%%
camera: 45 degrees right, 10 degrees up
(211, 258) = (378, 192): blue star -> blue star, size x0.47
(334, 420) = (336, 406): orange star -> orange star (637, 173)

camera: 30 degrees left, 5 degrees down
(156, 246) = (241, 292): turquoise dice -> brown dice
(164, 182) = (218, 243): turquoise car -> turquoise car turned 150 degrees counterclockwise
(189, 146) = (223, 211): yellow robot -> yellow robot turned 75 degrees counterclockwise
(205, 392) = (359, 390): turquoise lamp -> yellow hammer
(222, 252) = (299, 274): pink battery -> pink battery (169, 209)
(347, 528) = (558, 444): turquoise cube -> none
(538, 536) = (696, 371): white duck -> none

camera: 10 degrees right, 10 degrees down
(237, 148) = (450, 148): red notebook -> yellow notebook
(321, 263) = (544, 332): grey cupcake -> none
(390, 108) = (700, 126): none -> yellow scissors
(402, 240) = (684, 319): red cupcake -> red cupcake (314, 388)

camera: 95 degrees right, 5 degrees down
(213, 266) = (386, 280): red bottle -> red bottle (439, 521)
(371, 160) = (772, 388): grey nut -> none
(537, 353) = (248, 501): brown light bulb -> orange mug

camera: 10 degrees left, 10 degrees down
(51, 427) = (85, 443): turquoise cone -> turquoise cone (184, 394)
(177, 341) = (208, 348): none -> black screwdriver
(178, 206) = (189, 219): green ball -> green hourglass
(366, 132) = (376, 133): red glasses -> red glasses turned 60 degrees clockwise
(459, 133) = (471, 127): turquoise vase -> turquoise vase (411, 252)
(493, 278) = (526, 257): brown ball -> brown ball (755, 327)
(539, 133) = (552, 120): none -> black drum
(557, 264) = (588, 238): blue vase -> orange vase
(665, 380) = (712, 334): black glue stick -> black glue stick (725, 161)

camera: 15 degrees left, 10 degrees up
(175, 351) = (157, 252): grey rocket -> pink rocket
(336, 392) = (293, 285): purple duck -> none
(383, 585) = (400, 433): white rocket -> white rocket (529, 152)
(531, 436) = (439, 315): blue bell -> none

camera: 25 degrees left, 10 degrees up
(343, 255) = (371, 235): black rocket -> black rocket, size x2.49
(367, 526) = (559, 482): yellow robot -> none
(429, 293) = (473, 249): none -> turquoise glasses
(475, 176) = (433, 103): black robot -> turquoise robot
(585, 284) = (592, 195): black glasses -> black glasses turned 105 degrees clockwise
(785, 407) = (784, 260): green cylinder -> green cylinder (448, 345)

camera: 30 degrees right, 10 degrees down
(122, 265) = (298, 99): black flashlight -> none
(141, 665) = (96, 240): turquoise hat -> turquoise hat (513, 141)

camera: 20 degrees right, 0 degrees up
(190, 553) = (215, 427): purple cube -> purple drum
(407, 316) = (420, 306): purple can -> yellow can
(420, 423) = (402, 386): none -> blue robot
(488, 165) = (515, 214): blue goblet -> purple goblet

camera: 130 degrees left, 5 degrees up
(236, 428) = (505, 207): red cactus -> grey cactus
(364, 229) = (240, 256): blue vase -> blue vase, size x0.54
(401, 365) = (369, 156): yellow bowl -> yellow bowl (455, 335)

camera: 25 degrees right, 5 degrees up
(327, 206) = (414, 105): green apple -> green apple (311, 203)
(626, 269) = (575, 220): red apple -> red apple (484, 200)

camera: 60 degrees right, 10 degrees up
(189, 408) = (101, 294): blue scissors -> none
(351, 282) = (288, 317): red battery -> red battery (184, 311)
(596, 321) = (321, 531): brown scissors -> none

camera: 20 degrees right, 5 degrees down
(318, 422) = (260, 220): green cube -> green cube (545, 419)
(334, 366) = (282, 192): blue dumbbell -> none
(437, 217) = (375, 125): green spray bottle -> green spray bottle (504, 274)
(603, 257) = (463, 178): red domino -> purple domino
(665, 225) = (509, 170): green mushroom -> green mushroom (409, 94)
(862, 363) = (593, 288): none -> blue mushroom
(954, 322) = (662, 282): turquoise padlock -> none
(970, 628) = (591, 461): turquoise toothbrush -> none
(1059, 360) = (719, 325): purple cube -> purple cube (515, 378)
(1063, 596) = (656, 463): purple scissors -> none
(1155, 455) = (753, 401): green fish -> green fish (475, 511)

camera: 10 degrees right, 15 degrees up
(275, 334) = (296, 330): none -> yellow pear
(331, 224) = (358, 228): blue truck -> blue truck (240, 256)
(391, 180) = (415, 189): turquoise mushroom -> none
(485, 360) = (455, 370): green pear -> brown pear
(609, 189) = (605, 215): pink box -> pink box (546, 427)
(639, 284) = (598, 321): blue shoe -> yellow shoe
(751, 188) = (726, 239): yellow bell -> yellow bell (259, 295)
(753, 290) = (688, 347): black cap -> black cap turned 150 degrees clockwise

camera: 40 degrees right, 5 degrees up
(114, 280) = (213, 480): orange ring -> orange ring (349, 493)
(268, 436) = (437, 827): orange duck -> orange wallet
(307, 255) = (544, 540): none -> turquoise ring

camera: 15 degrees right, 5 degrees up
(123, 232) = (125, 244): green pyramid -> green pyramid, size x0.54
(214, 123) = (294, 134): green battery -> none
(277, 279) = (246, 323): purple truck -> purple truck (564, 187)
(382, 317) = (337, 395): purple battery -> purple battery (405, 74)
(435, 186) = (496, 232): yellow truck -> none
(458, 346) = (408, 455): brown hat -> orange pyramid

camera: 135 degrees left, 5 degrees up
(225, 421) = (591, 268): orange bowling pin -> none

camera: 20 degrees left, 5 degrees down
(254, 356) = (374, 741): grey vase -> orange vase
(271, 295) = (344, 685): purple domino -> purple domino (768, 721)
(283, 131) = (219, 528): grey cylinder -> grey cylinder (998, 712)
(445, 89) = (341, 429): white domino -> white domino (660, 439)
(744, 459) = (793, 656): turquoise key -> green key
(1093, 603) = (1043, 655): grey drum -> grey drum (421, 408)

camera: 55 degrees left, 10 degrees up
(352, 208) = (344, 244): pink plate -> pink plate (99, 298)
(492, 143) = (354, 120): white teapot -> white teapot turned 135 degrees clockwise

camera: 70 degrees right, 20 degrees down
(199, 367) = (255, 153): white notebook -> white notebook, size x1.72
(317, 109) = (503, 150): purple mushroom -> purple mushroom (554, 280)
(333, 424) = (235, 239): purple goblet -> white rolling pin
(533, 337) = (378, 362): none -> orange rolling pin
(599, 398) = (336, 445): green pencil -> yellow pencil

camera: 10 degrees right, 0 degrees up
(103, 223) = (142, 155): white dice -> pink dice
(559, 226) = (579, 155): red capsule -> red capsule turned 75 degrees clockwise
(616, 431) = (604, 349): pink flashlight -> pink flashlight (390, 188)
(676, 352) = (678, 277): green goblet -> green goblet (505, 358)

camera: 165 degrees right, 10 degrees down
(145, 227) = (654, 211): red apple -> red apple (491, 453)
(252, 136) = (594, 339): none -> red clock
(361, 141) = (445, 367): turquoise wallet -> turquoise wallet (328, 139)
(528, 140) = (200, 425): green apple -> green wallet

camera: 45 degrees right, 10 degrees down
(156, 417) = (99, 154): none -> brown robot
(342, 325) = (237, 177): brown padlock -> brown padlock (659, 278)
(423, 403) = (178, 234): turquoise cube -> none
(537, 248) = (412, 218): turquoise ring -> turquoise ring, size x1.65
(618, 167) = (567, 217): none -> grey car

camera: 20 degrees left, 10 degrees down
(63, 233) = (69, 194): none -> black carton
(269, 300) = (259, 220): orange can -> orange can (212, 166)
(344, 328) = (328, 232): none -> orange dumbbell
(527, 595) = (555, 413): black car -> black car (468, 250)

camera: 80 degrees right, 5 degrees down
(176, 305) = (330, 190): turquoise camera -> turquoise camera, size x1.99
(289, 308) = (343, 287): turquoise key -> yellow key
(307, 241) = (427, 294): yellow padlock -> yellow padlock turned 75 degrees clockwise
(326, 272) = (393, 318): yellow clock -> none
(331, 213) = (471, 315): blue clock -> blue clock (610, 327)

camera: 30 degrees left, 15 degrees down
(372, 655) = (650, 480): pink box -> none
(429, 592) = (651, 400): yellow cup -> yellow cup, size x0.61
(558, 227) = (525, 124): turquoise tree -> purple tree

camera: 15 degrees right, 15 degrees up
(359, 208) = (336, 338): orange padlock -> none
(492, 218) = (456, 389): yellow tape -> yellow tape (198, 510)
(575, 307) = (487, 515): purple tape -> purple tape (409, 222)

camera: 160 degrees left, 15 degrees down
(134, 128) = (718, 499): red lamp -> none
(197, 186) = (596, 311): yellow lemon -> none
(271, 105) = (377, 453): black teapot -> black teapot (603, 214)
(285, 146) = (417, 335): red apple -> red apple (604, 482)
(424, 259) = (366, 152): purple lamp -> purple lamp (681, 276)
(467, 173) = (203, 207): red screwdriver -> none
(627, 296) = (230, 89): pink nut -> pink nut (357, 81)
%%
All lines from the first line of the listing above through the line containing "(189, 146) = (223, 211): yellow" are to be retyped exactly. Leave out any other line.

> Finished exercise:
camera: 45 degrees right, 10 degrees up
(211, 258) = (378, 192): blue star -> blue star, size x0.47
(334, 420) = (336, 406): orange star -> orange star (637, 173)

camera: 30 degrees left, 5 degrees down
(156, 246) = (241, 292): turquoise dice -> brown dice
(164, 182) = (218, 243): turquoise car -> turquoise car turned 150 degrees counterclockwise
(189, 146) = (223, 211): yellow robot -> yellow robot turned 75 degrees counterclockwise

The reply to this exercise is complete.